(Records in a dataset)
───
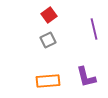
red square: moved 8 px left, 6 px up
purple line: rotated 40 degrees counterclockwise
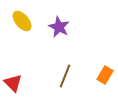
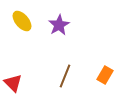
purple star: moved 2 px up; rotated 15 degrees clockwise
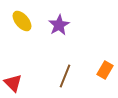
orange rectangle: moved 5 px up
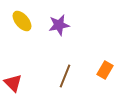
purple star: rotated 20 degrees clockwise
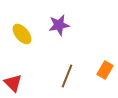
yellow ellipse: moved 13 px down
brown line: moved 2 px right
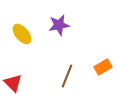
orange rectangle: moved 2 px left, 3 px up; rotated 30 degrees clockwise
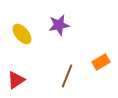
orange rectangle: moved 2 px left, 5 px up
red triangle: moved 3 px right, 3 px up; rotated 42 degrees clockwise
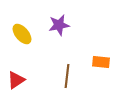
orange rectangle: rotated 36 degrees clockwise
brown line: rotated 15 degrees counterclockwise
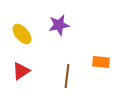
red triangle: moved 5 px right, 9 px up
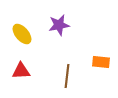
red triangle: rotated 30 degrees clockwise
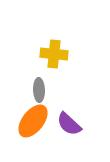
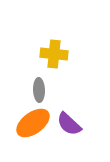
orange ellipse: moved 2 px down; rotated 16 degrees clockwise
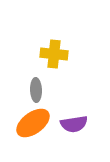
gray ellipse: moved 3 px left
purple semicircle: moved 5 px right; rotated 52 degrees counterclockwise
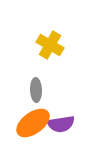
yellow cross: moved 4 px left, 9 px up; rotated 24 degrees clockwise
purple semicircle: moved 13 px left
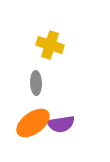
yellow cross: rotated 12 degrees counterclockwise
gray ellipse: moved 7 px up
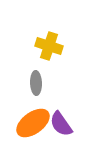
yellow cross: moved 1 px left, 1 px down
purple semicircle: rotated 64 degrees clockwise
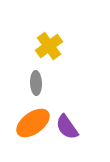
yellow cross: rotated 36 degrees clockwise
purple semicircle: moved 6 px right, 3 px down
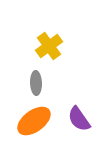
orange ellipse: moved 1 px right, 2 px up
purple semicircle: moved 12 px right, 8 px up
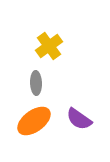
purple semicircle: rotated 20 degrees counterclockwise
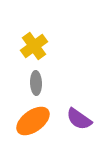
yellow cross: moved 15 px left
orange ellipse: moved 1 px left
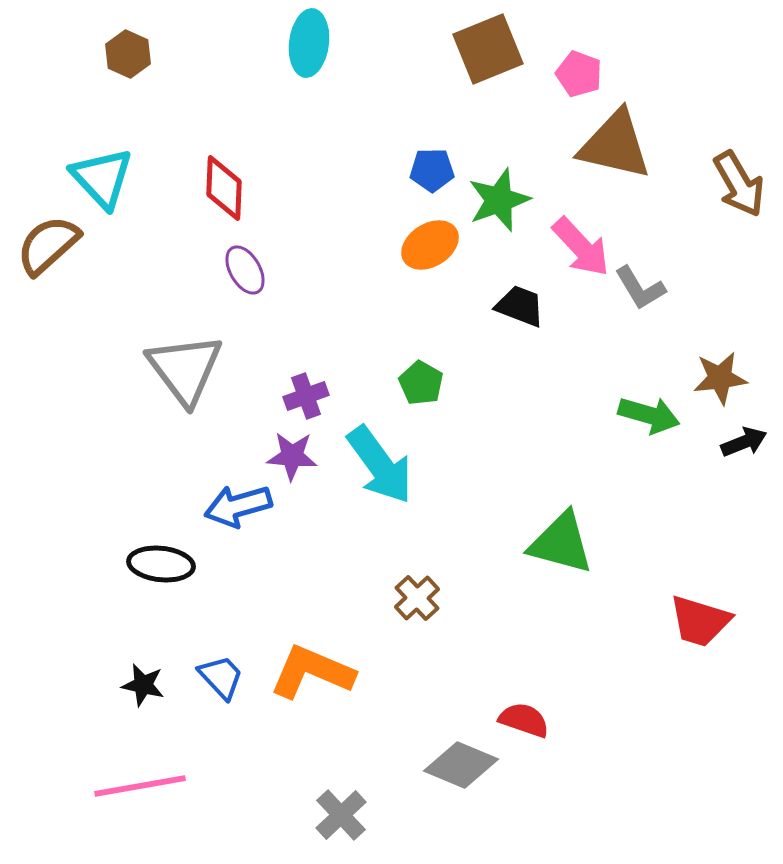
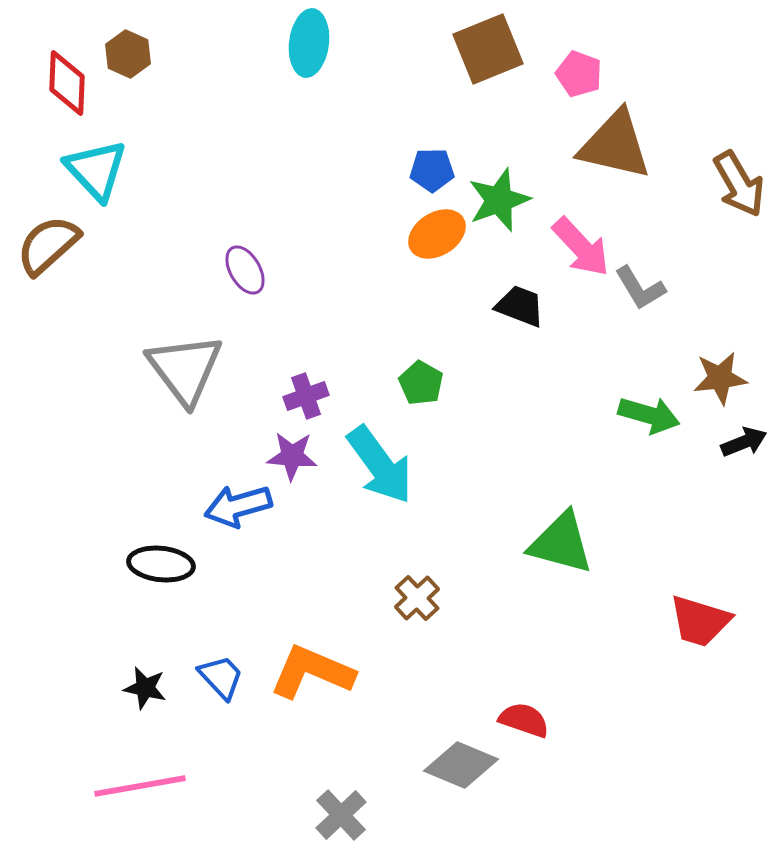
cyan triangle: moved 6 px left, 8 px up
red diamond: moved 157 px left, 105 px up
orange ellipse: moved 7 px right, 11 px up
black star: moved 2 px right, 3 px down
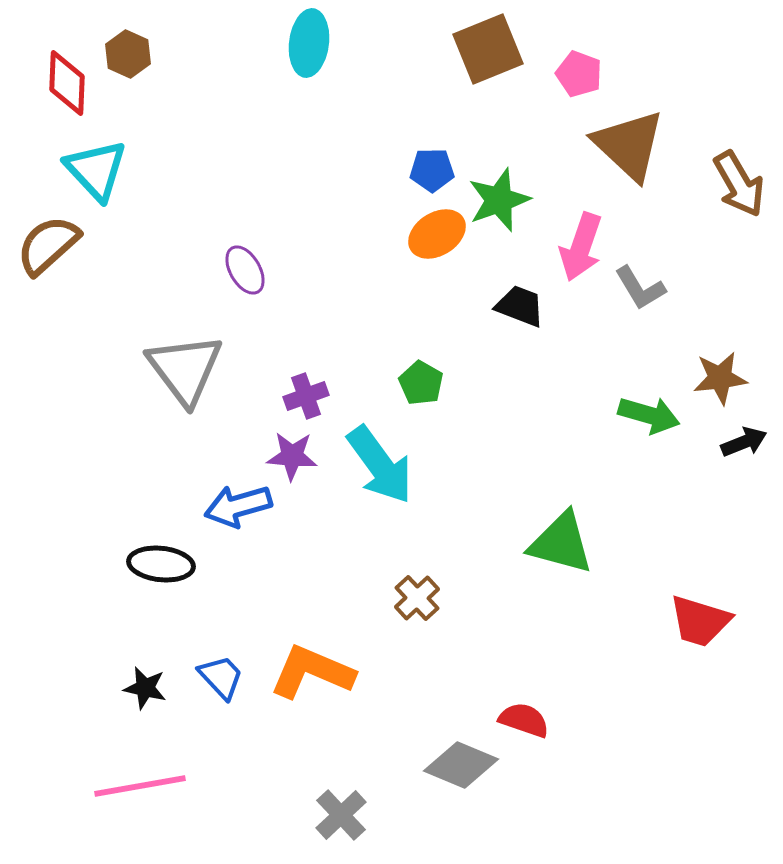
brown triangle: moved 14 px right; rotated 30 degrees clockwise
pink arrow: rotated 62 degrees clockwise
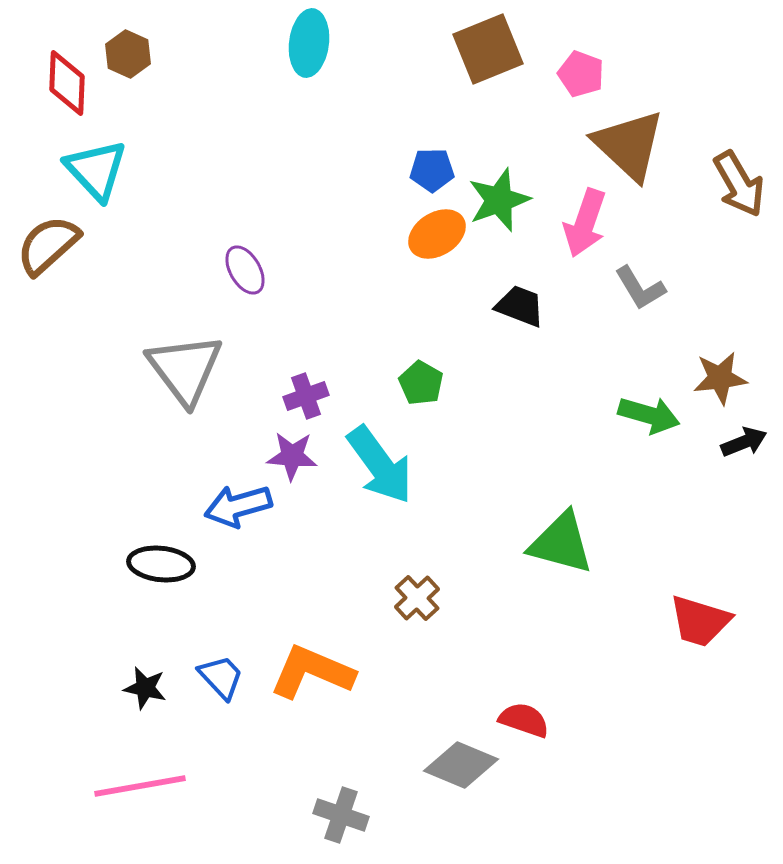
pink pentagon: moved 2 px right
pink arrow: moved 4 px right, 24 px up
gray cross: rotated 28 degrees counterclockwise
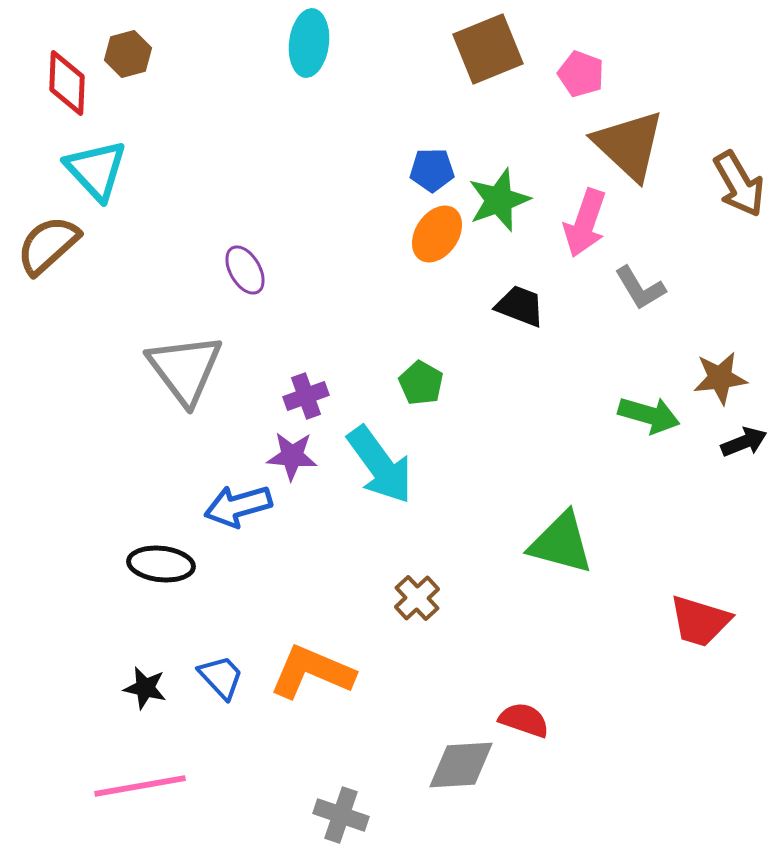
brown hexagon: rotated 21 degrees clockwise
orange ellipse: rotated 24 degrees counterclockwise
gray diamond: rotated 26 degrees counterclockwise
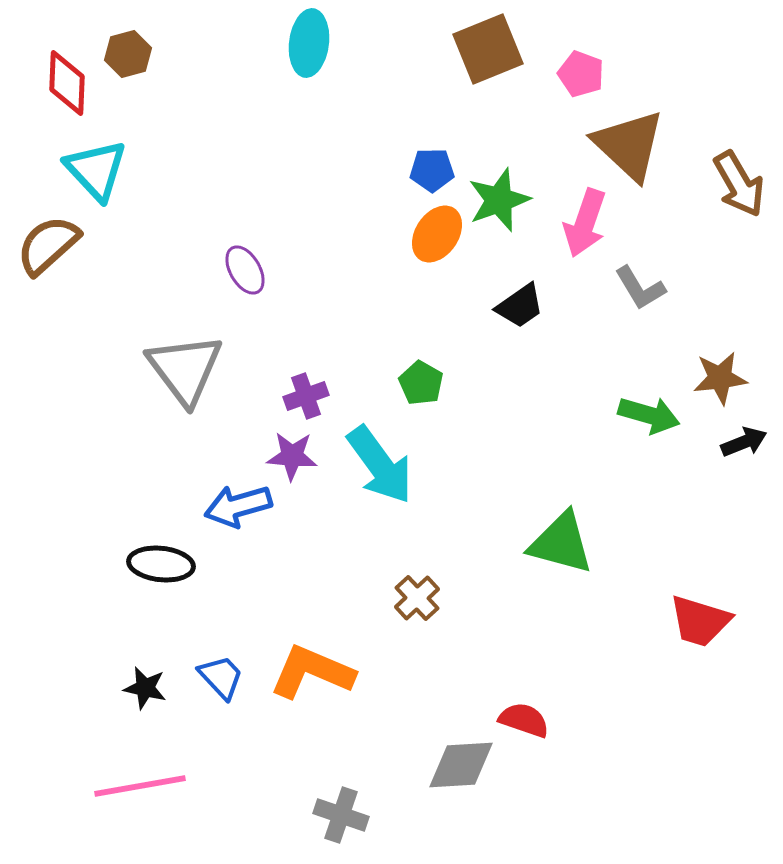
black trapezoid: rotated 124 degrees clockwise
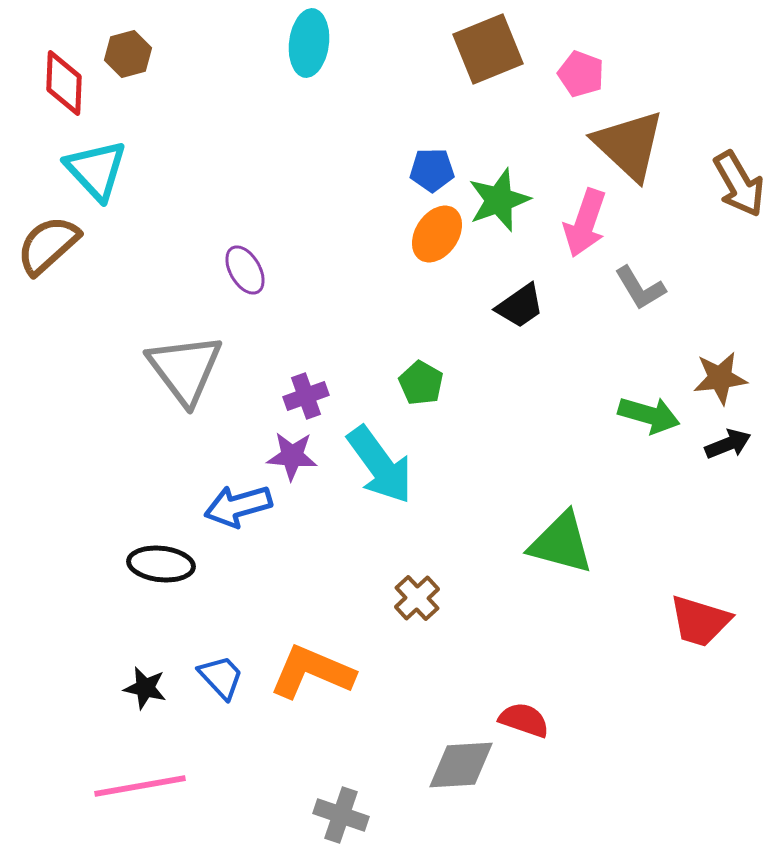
red diamond: moved 3 px left
black arrow: moved 16 px left, 2 px down
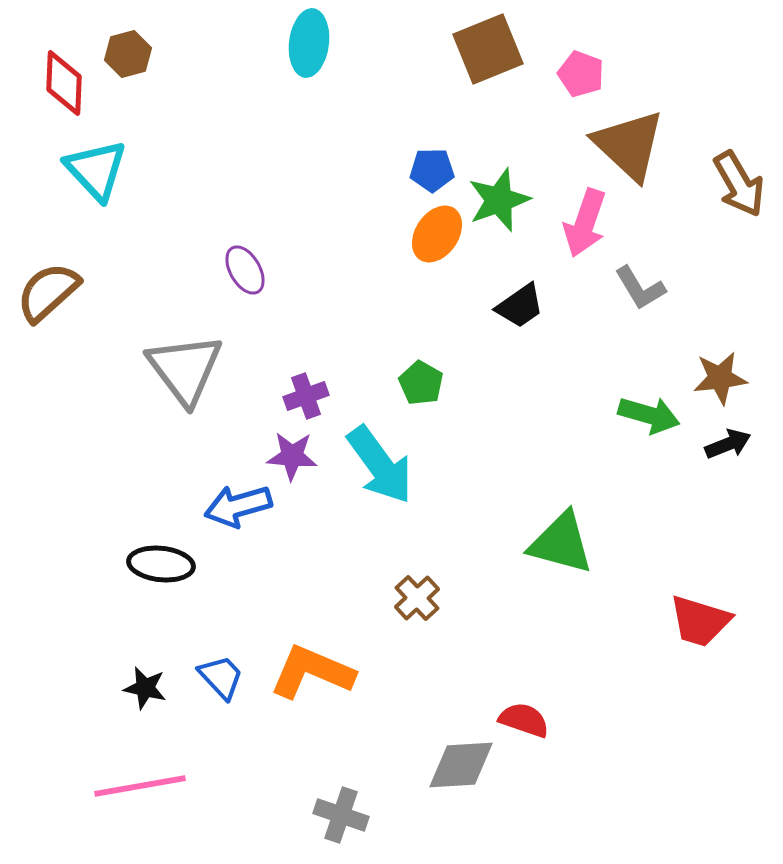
brown semicircle: moved 47 px down
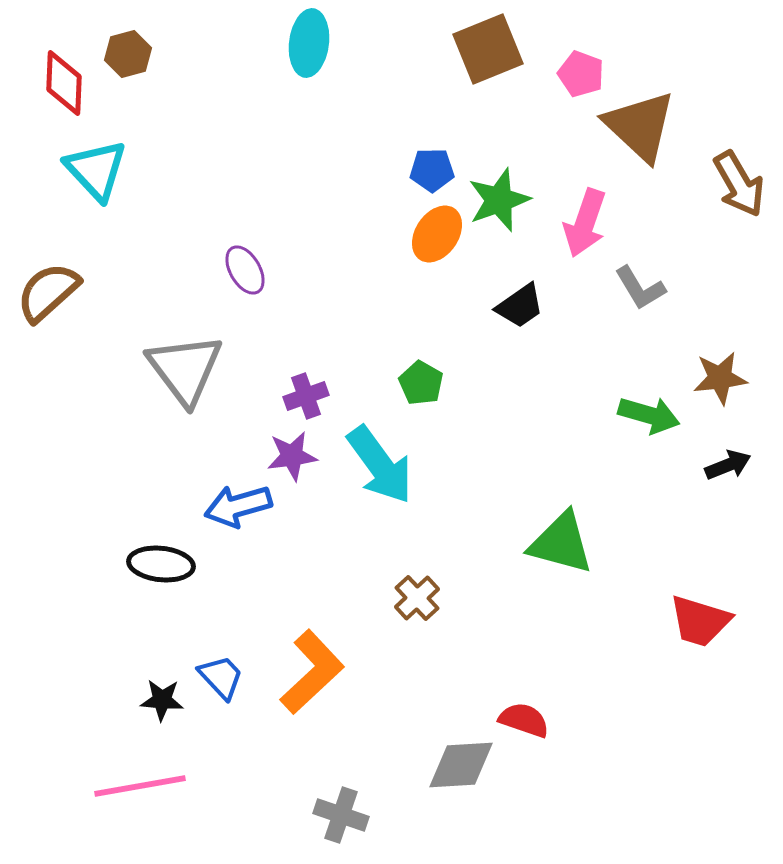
brown triangle: moved 11 px right, 19 px up
black arrow: moved 21 px down
purple star: rotated 12 degrees counterclockwise
orange L-shape: rotated 114 degrees clockwise
black star: moved 17 px right, 12 px down; rotated 9 degrees counterclockwise
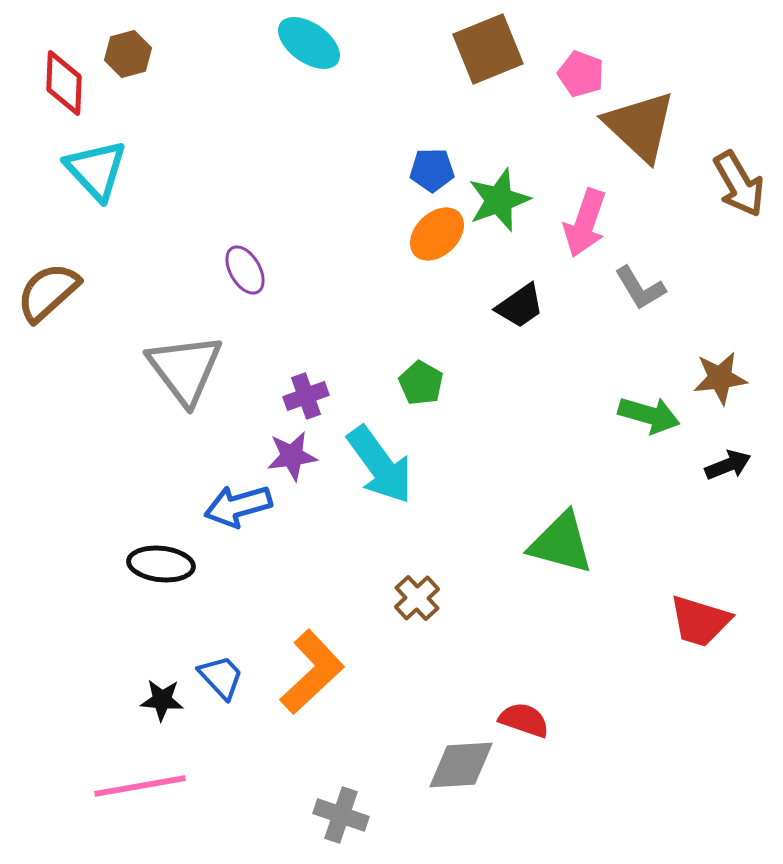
cyan ellipse: rotated 62 degrees counterclockwise
orange ellipse: rotated 12 degrees clockwise
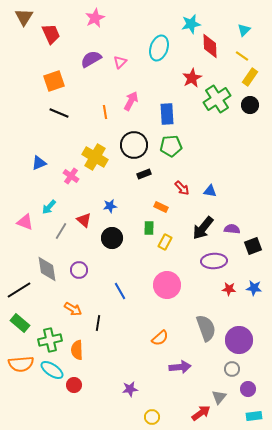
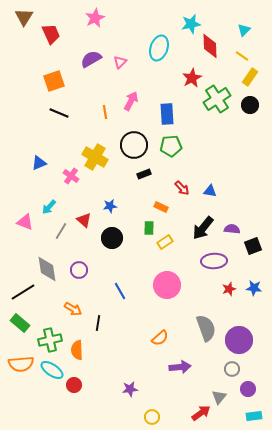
yellow rectangle at (165, 242): rotated 28 degrees clockwise
red star at (229, 289): rotated 24 degrees counterclockwise
black line at (19, 290): moved 4 px right, 2 px down
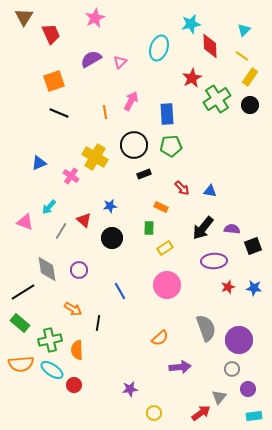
yellow rectangle at (165, 242): moved 6 px down
red star at (229, 289): moved 1 px left, 2 px up
yellow circle at (152, 417): moved 2 px right, 4 px up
───
> **Stated exercise**:
Repeat all of the data above line for line, without changes, and leave the pictures out.

> **Exercise answer**:
red square: moved 8 px left, 6 px up
purple line: rotated 40 degrees counterclockwise
purple star: moved 2 px up; rotated 15 degrees clockwise
orange rectangle: moved 5 px up
purple star: rotated 20 degrees clockwise
yellow ellipse: moved 13 px down
brown line: moved 2 px right
orange rectangle: moved 2 px left, 3 px up; rotated 30 degrees clockwise
orange rectangle: moved 2 px left, 5 px up
red triangle: moved 3 px right, 3 px up; rotated 42 degrees clockwise
orange rectangle: rotated 36 degrees clockwise
brown line: rotated 15 degrees counterclockwise
red triangle: moved 5 px right, 9 px up
red triangle: rotated 30 degrees clockwise
orange ellipse: moved 2 px down; rotated 16 degrees clockwise
gray ellipse: moved 3 px left
purple semicircle: moved 5 px right; rotated 52 degrees counterclockwise
yellow cross: moved 4 px left, 9 px up; rotated 24 degrees clockwise
purple semicircle: moved 13 px left
yellow cross: rotated 12 degrees counterclockwise
gray ellipse: moved 7 px up
yellow cross: moved 1 px left, 1 px down
purple semicircle: rotated 64 degrees clockwise
yellow cross: rotated 36 degrees clockwise
purple semicircle: moved 6 px right, 3 px down
orange ellipse: moved 1 px right, 2 px up
purple semicircle: moved 12 px right, 8 px up
purple semicircle: rotated 20 degrees counterclockwise
yellow cross: moved 15 px left
orange ellipse: moved 1 px left
cyan triangle: moved 6 px left, 8 px up
red diamond: moved 157 px left, 105 px up
orange ellipse: moved 7 px right, 11 px up
black star: moved 2 px right, 3 px down
brown triangle: moved 14 px right; rotated 30 degrees clockwise
pink arrow: rotated 62 degrees clockwise
pink pentagon: moved 2 px right
pink arrow: moved 4 px right, 24 px up
gray cross: rotated 28 degrees counterclockwise
brown hexagon: rotated 21 degrees clockwise
orange ellipse: rotated 24 degrees counterclockwise
gray diamond: rotated 26 degrees counterclockwise
black trapezoid: rotated 124 degrees clockwise
red diamond: moved 3 px left
black arrow: moved 16 px left, 2 px down
brown semicircle: moved 47 px down
brown triangle: moved 11 px right, 19 px up
black arrow: moved 21 px down
purple star: rotated 12 degrees counterclockwise
orange L-shape: rotated 114 degrees clockwise
black star: moved 17 px right, 12 px down; rotated 9 degrees counterclockwise
cyan ellipse: rotated 62 degrees counterclockwise
orange ellipse: rotated 12 degrees clockwise
yellow rectangle at (165, 242): rotated 28 degrees clockwise
red star at (229, 289): rotated 24 degrees counterclockwise
black line at (19, 290): moved 4 px right, 2 px down
yellow rectangle at (165, 242): moved 6 px down
red star at (229, 289): moved 1 px left, 2 px up
yellow circle at (152, 417): moved 2 px right, 4 px up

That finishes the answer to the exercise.